◆ DATA SEGMENT
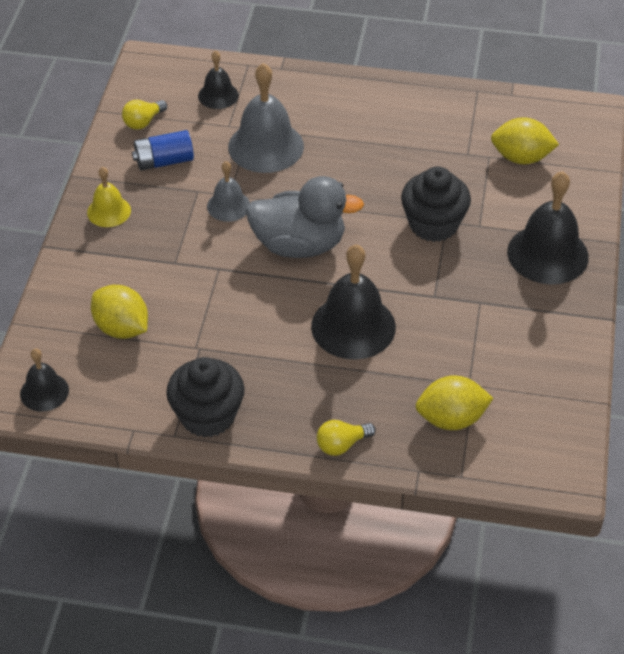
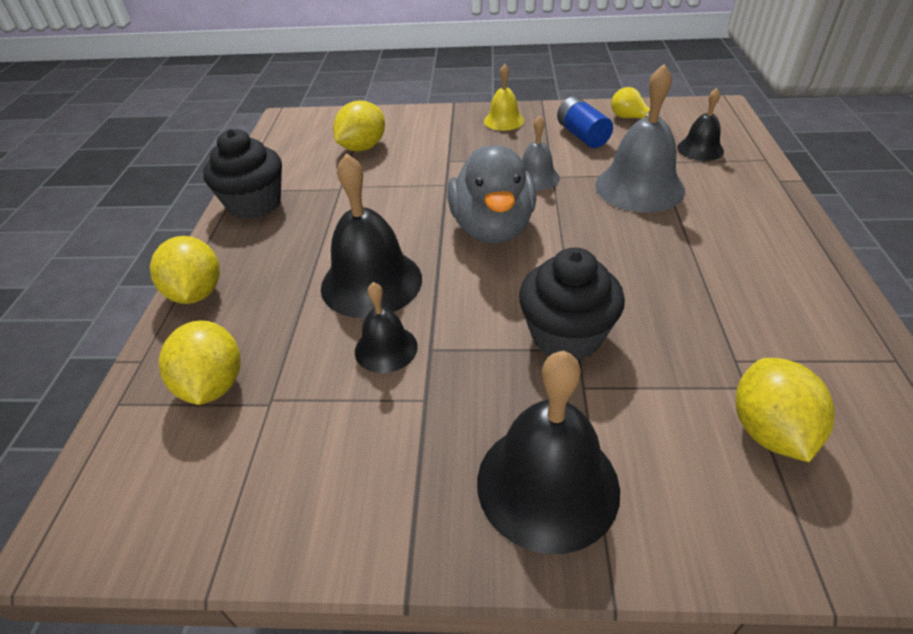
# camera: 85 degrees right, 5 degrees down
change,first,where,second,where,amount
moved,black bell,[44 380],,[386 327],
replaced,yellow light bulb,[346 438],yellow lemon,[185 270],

◆ WHAT YOU NEED TO DO
Word for word, restate the material above; do not carry over the pictures.

◆ EXERCISE RESULT
# camera: 85 degrees right, 5 degrees down
change,first,where,second,where,amount
moved,black bell,[44 380],,[386 327],
replaced,yellow light bulb,[346 438],yellow lemon,[185 270],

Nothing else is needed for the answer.